Records excerpted from a collection:
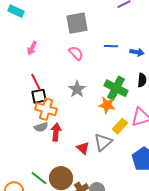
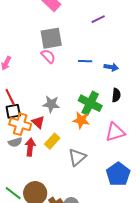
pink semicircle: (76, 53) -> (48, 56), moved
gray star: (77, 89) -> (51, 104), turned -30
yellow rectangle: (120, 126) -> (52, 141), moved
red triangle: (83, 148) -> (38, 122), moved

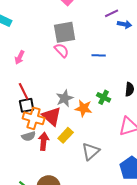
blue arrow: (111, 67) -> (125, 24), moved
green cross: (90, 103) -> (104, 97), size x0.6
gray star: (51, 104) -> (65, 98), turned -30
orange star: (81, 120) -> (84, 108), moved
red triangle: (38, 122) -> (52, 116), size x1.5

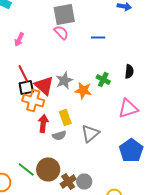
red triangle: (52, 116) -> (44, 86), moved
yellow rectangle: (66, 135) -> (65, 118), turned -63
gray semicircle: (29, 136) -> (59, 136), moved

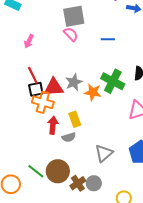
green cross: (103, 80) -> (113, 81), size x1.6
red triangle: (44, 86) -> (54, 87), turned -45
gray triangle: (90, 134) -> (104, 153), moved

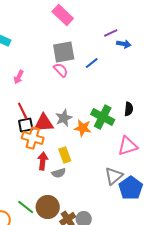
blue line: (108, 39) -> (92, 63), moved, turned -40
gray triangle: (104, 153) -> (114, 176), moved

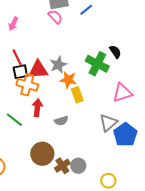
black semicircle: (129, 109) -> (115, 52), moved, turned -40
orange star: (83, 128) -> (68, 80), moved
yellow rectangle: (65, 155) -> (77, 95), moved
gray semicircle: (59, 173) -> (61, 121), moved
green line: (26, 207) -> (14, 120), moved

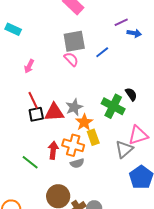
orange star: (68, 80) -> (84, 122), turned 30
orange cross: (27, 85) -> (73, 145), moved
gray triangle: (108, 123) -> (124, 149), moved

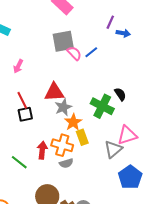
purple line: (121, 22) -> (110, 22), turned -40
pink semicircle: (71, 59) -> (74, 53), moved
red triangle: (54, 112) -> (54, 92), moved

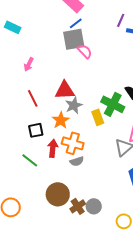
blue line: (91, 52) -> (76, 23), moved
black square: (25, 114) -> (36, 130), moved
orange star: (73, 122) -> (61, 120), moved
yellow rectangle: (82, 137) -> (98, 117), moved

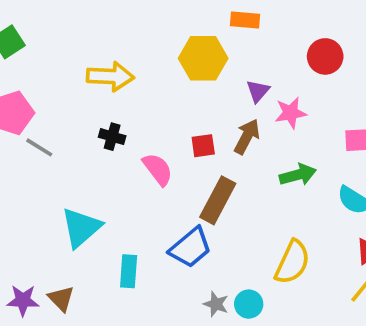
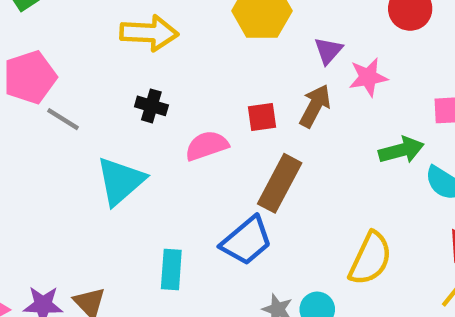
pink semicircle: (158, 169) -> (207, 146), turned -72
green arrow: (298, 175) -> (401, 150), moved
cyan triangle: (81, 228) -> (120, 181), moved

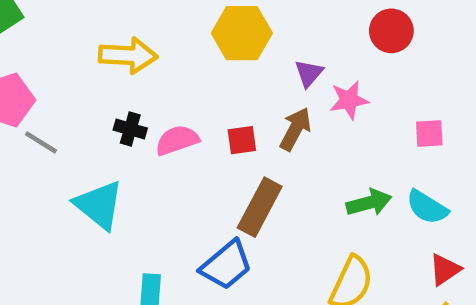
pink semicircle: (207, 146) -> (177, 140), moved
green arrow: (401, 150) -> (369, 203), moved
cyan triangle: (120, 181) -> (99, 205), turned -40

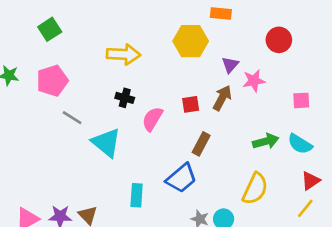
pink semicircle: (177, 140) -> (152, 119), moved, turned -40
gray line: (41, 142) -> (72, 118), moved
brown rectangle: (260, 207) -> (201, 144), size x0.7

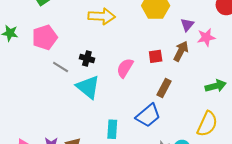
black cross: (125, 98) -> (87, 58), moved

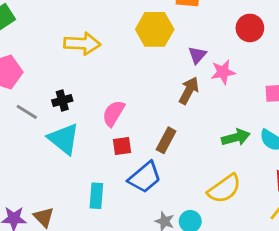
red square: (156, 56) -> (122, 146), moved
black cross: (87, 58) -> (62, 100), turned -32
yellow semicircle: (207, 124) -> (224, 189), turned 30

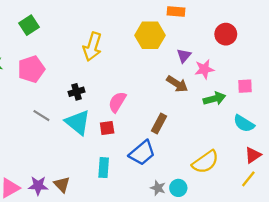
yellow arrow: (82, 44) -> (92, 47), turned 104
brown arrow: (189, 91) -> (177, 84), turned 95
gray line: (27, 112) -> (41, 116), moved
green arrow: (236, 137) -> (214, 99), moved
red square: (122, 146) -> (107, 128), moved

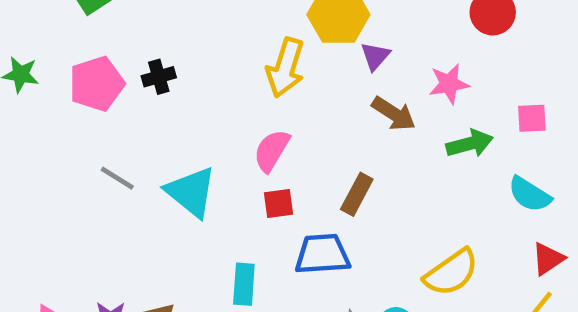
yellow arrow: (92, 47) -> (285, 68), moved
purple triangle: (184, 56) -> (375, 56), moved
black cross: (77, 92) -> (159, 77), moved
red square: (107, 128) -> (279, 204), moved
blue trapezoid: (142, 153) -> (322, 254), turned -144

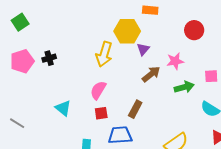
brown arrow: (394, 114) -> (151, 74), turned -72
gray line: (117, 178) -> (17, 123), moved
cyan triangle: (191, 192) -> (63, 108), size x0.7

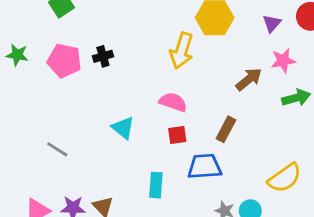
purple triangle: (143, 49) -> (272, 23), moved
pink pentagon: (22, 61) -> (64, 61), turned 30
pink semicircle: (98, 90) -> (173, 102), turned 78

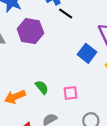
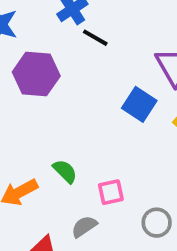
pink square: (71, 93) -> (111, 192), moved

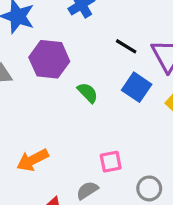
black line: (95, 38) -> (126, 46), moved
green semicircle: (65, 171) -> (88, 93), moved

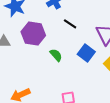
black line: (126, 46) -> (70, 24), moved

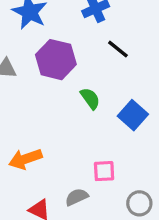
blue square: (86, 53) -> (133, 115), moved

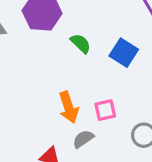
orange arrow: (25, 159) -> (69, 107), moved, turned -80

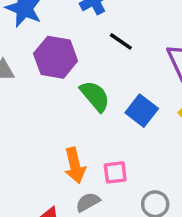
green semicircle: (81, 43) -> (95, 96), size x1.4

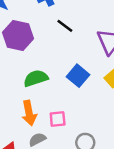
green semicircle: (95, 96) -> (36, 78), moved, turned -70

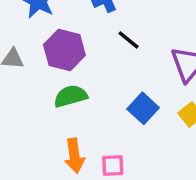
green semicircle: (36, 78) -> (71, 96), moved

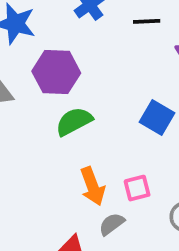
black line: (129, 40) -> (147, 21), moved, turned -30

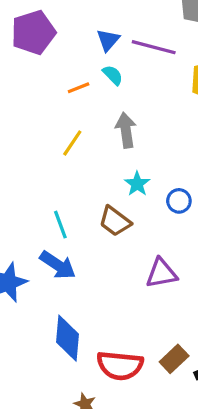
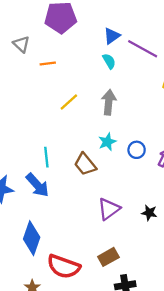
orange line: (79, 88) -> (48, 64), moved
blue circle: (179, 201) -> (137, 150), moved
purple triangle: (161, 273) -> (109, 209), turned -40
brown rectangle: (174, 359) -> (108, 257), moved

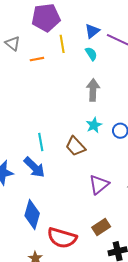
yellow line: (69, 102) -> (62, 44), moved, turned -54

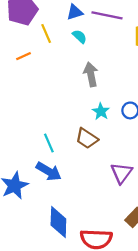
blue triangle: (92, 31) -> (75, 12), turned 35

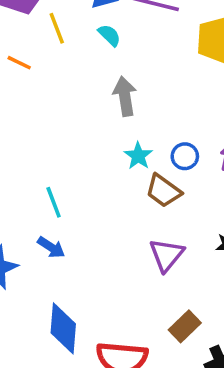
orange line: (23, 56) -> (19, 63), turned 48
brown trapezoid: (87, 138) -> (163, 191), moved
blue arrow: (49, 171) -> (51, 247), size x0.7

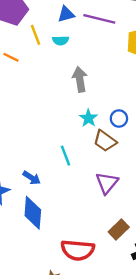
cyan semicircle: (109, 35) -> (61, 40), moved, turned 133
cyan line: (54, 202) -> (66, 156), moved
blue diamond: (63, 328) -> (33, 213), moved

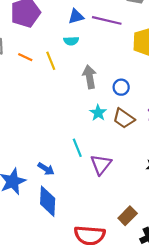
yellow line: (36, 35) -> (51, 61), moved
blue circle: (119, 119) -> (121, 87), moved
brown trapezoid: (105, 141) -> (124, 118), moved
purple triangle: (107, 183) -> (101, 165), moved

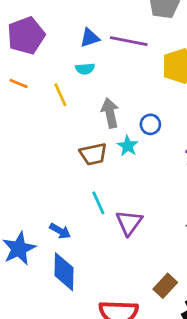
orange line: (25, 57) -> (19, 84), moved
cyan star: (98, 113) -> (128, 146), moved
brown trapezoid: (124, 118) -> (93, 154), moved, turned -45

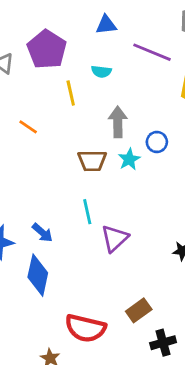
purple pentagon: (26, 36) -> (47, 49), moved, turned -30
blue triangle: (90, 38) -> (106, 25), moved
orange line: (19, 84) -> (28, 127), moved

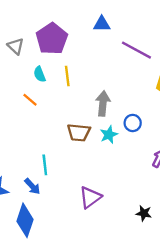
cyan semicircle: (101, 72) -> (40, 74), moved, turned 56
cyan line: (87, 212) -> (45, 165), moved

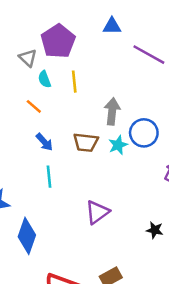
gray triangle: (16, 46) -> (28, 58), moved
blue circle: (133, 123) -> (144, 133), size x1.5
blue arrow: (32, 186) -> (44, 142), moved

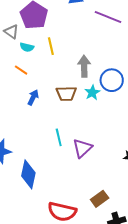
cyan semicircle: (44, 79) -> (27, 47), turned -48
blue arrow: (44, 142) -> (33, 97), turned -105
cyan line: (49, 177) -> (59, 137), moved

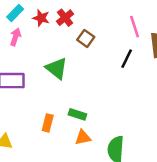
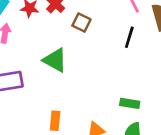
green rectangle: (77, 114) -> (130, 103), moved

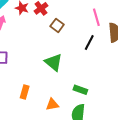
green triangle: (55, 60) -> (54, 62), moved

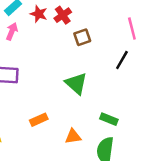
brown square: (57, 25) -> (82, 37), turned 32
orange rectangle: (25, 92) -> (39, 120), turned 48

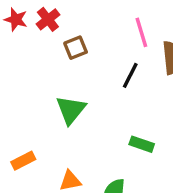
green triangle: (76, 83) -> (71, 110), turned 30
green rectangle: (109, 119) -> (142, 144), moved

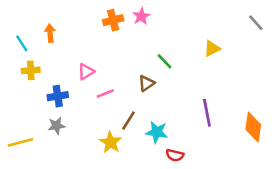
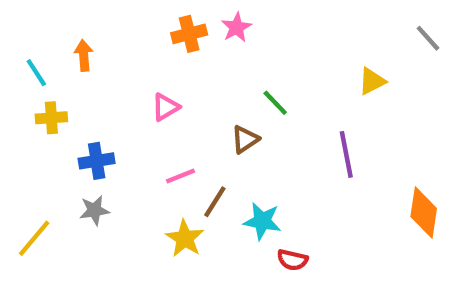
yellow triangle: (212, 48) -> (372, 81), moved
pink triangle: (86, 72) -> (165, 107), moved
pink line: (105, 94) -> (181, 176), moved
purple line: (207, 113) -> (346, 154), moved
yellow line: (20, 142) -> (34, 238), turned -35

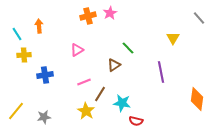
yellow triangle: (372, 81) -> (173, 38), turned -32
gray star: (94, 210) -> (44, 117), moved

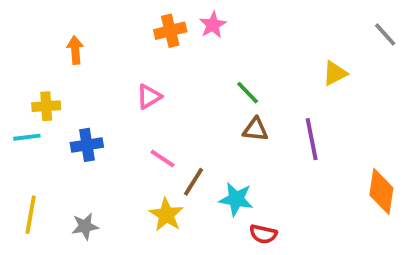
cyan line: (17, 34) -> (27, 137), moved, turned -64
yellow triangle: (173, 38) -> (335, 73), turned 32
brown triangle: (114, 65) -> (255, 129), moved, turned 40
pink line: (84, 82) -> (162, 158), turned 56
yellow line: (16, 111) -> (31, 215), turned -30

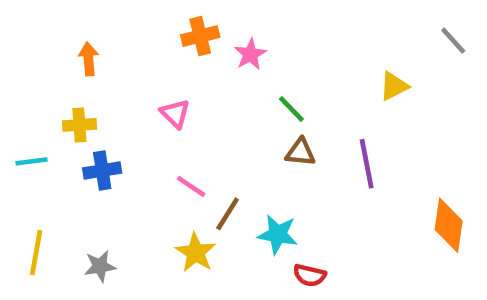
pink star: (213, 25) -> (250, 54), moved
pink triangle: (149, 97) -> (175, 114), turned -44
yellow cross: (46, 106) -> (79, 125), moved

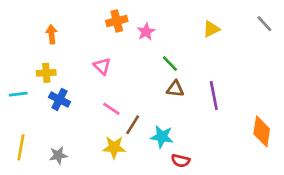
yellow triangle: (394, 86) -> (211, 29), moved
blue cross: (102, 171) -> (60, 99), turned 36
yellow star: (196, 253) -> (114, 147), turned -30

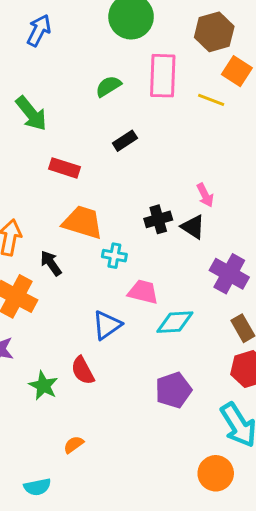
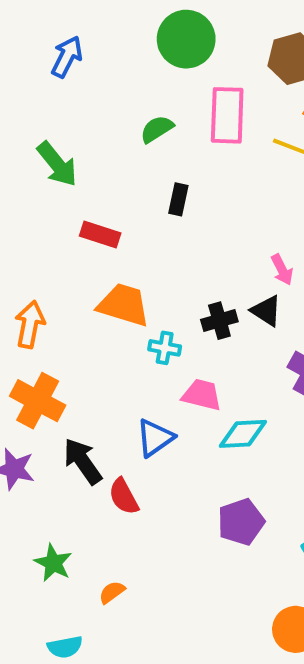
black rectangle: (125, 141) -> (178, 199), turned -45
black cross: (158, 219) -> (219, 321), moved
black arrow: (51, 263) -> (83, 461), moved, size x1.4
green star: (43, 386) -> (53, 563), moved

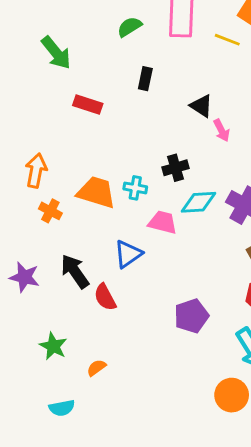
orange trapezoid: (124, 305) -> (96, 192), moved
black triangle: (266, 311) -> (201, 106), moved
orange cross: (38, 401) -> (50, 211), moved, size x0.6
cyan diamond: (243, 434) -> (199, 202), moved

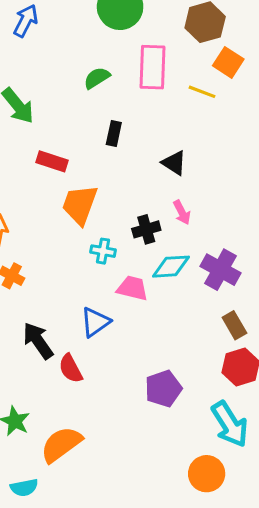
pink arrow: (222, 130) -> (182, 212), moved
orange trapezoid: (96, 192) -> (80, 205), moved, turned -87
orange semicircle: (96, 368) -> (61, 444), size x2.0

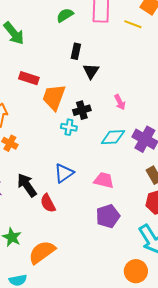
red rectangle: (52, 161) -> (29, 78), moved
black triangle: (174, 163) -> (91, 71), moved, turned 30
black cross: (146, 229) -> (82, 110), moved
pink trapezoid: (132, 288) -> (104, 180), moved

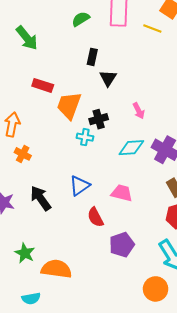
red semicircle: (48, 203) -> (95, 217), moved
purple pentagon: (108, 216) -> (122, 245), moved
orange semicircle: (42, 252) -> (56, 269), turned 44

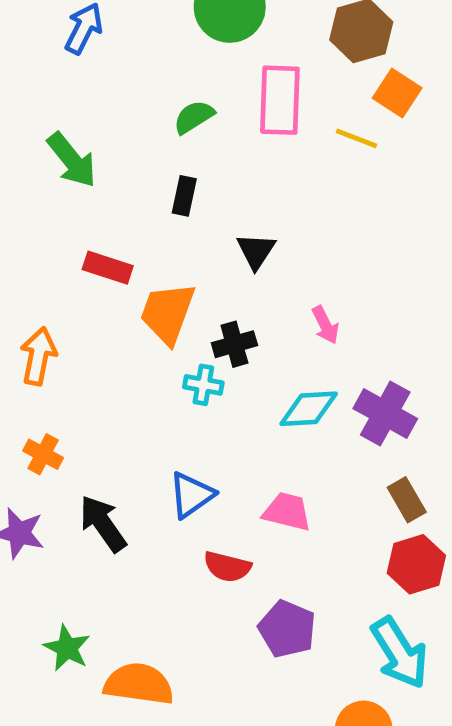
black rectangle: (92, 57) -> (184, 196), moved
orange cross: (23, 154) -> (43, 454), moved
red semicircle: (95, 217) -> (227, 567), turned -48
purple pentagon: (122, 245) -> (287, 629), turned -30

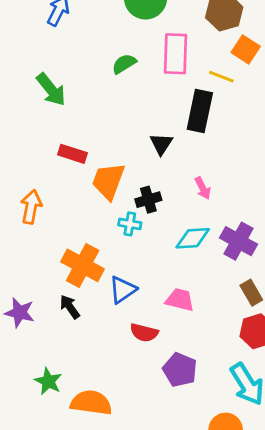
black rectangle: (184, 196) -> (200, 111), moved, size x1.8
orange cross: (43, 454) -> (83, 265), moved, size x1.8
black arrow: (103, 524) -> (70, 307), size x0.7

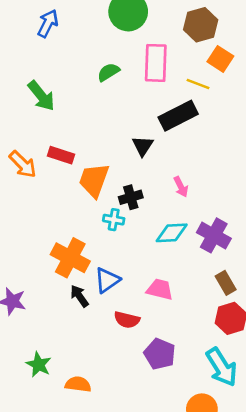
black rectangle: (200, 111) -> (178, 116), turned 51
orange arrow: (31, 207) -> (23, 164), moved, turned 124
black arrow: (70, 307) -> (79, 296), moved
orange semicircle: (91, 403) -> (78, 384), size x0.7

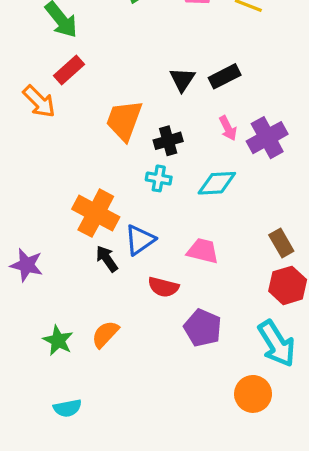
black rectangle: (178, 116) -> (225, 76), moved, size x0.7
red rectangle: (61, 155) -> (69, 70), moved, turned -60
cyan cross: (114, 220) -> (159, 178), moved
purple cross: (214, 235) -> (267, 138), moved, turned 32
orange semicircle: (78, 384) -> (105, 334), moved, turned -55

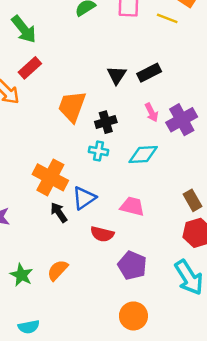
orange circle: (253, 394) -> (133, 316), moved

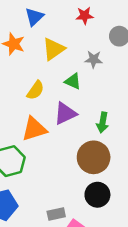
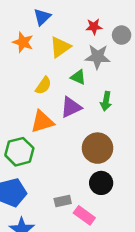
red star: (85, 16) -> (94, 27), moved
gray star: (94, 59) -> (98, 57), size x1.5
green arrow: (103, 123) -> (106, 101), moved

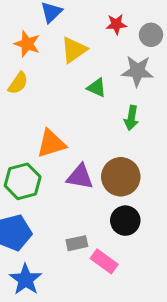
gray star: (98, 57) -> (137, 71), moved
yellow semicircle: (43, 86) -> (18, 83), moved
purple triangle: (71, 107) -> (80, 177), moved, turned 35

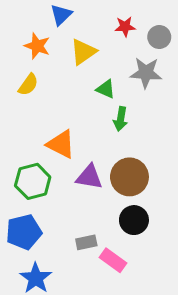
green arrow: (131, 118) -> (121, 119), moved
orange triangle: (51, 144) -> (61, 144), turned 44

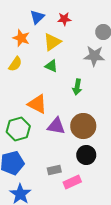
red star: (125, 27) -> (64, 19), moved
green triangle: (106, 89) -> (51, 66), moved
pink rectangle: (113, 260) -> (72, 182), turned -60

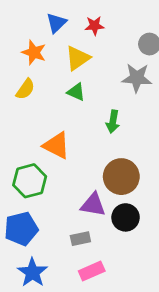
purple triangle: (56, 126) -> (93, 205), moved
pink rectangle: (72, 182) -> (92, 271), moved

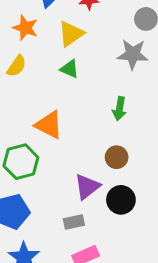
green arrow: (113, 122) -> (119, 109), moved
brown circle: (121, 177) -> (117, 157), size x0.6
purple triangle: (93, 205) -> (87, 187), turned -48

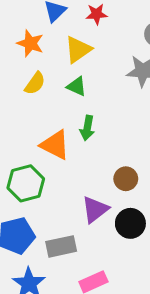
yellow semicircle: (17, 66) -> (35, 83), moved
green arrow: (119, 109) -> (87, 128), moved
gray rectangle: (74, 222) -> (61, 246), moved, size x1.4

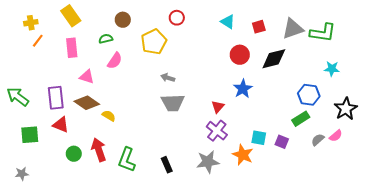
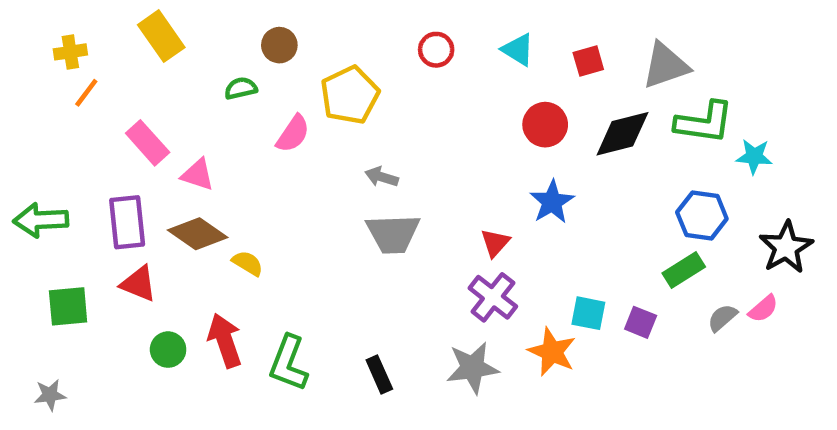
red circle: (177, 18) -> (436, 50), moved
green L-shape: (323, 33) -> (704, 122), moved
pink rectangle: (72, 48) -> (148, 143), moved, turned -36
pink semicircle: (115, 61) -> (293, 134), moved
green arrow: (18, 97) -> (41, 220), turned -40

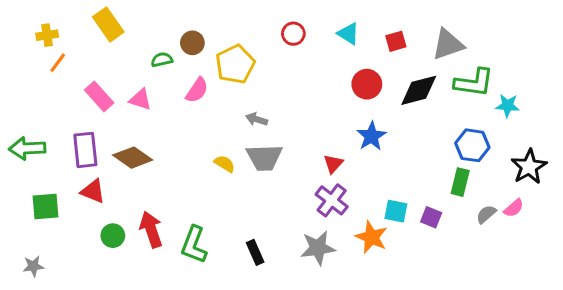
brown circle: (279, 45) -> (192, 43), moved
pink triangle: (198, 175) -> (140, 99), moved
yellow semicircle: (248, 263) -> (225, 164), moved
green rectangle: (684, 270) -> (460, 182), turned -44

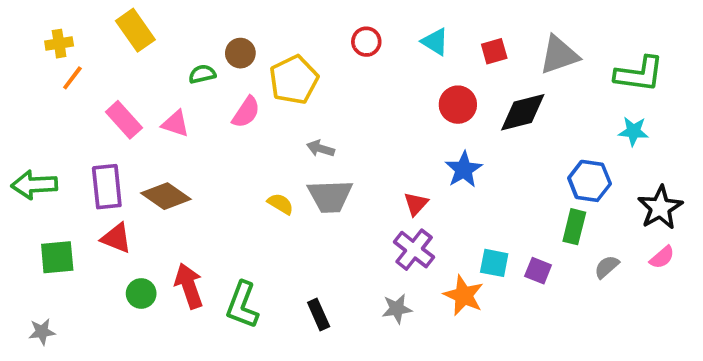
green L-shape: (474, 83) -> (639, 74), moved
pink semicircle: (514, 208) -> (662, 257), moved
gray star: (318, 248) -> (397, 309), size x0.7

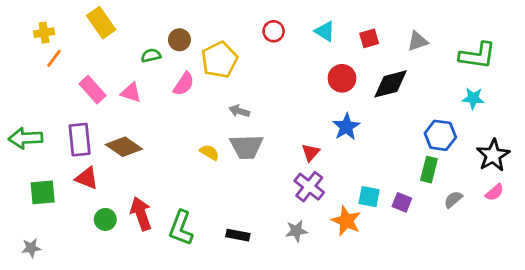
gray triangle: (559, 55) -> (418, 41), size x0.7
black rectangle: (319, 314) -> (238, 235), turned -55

DESCRIPTION OF THE TASK: Gather from the data above every line with the string "trapezoid".

REPLY TO THE EXERCISE:
blue trapezoid: (142, 153) -> (322, 254), turned -144
brown trapezoid: (87, 138) -> (163, 191), moved
brown trapezoid: (105, 141) -> (124, 118), moved
brown trapezoid: (124, 118) -> (93, 154), moved, turned -45
orange trapezoid: (124, 305) -> (96, 192), moved
orange trapezoid: (96, 192) -> (80, 205), moved, turned -87
pink trapezoid: (132, 288) -> (104, 180), moved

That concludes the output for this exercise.